What to do: Below are records to return verbatim; the pictures are to be dropped.

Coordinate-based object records
● ● ● ● ●

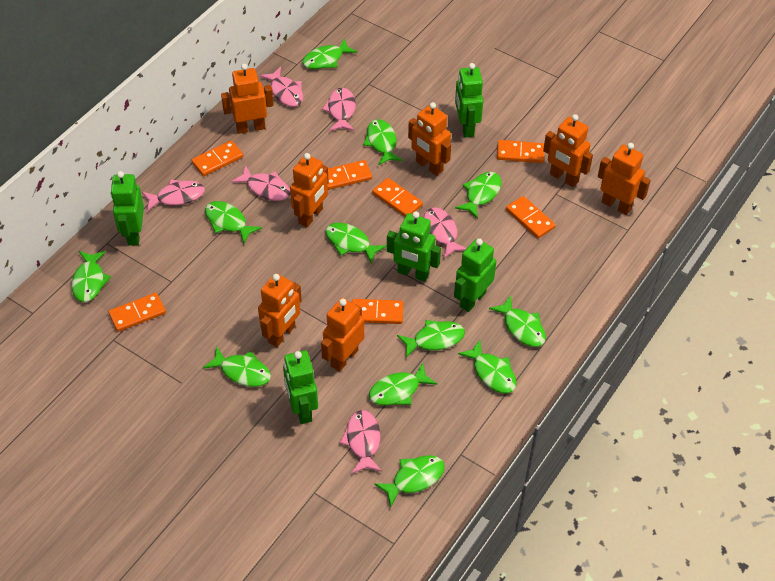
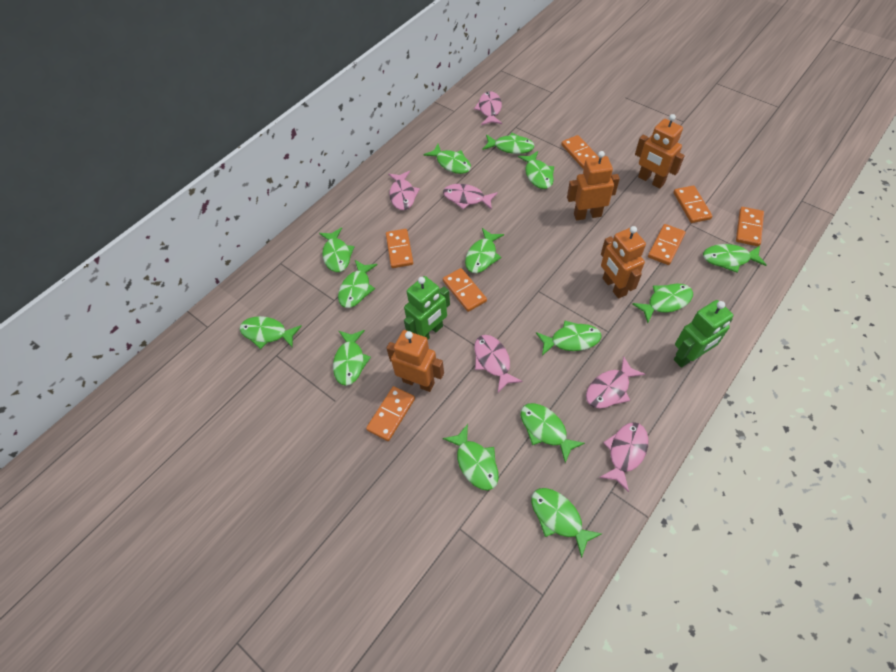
green fish: 12 -> 14
green robot: 5 -> 2
orange robot: 7 -> 4

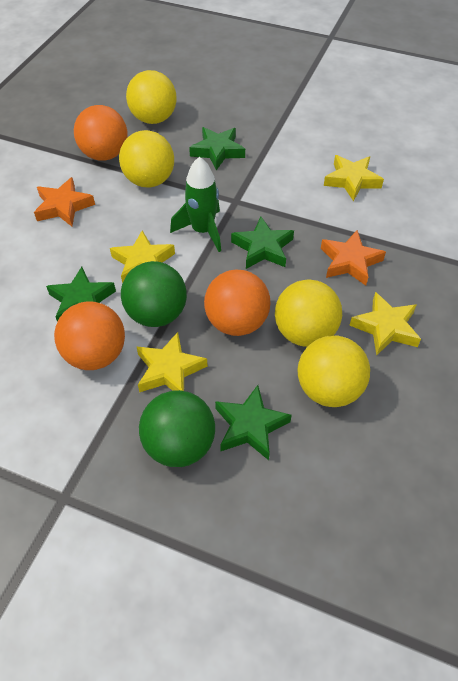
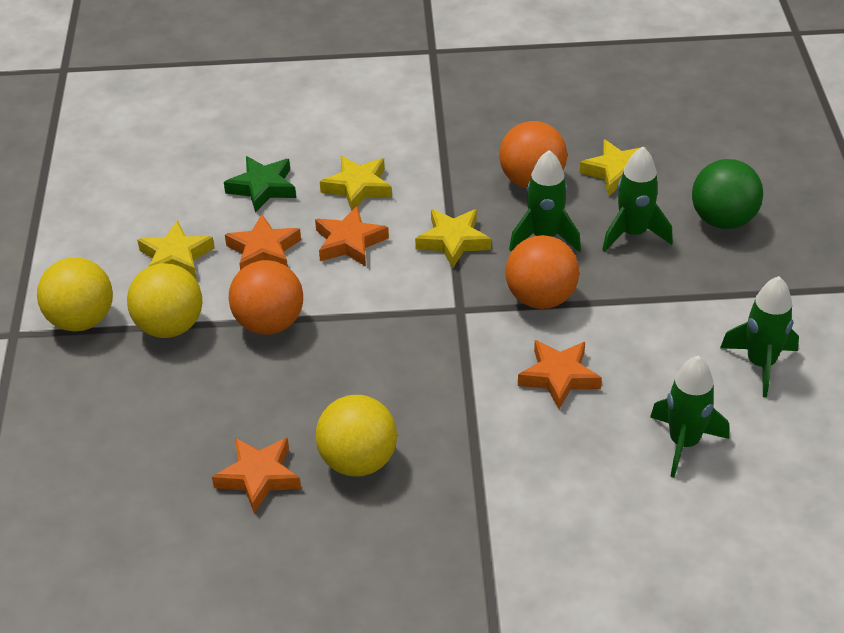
green ball: 2 -> 1
green rocket: 1 -> 4
green star: 4 -> 1
orange star: 2 -> 4
yellow ball: 4 -> 3

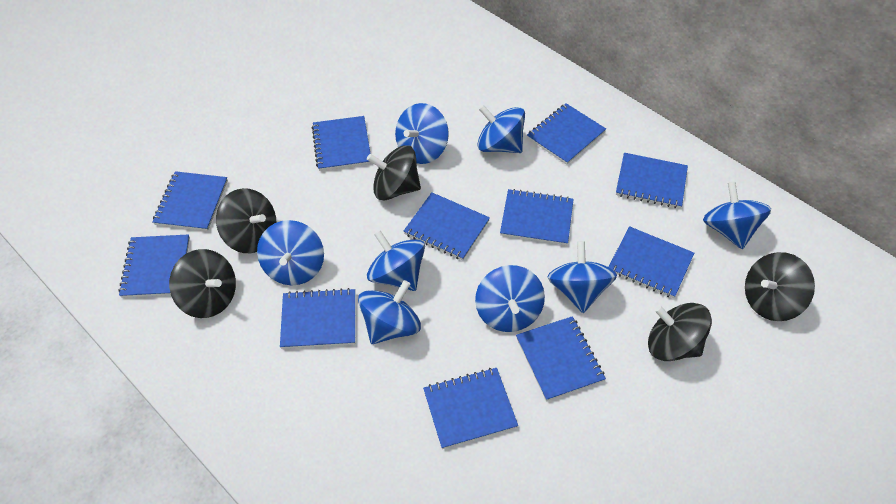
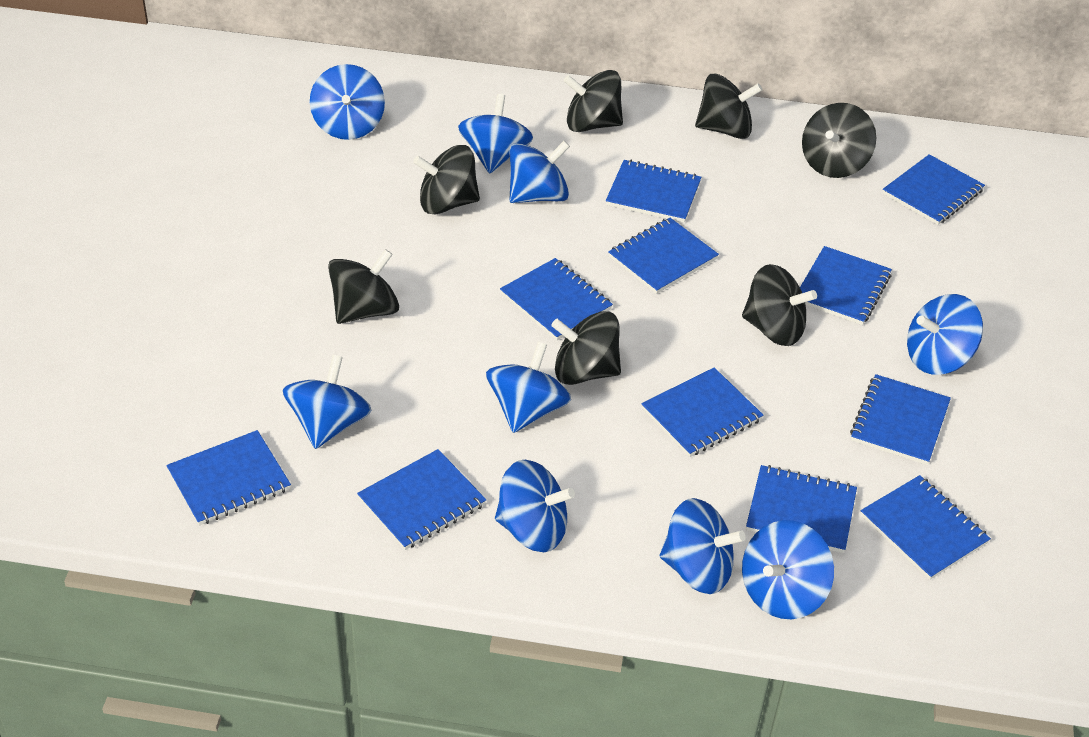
black spinning top: 5 -> 7
blue spinning top: 8 -> 9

● ● ● ● ●

Final answer:
green fish: 12 -> 14
green robot: 5 -> 2
orange robot: 7 -> 4

green ball: 2 -> 1
green rocket: 1 -> 4
green star: 4 -> 1
orange star: 2 -> 4
yellow ball: 4 -> 3

black spinning top: 5 -> 7
blue spinning top: 8 -> 9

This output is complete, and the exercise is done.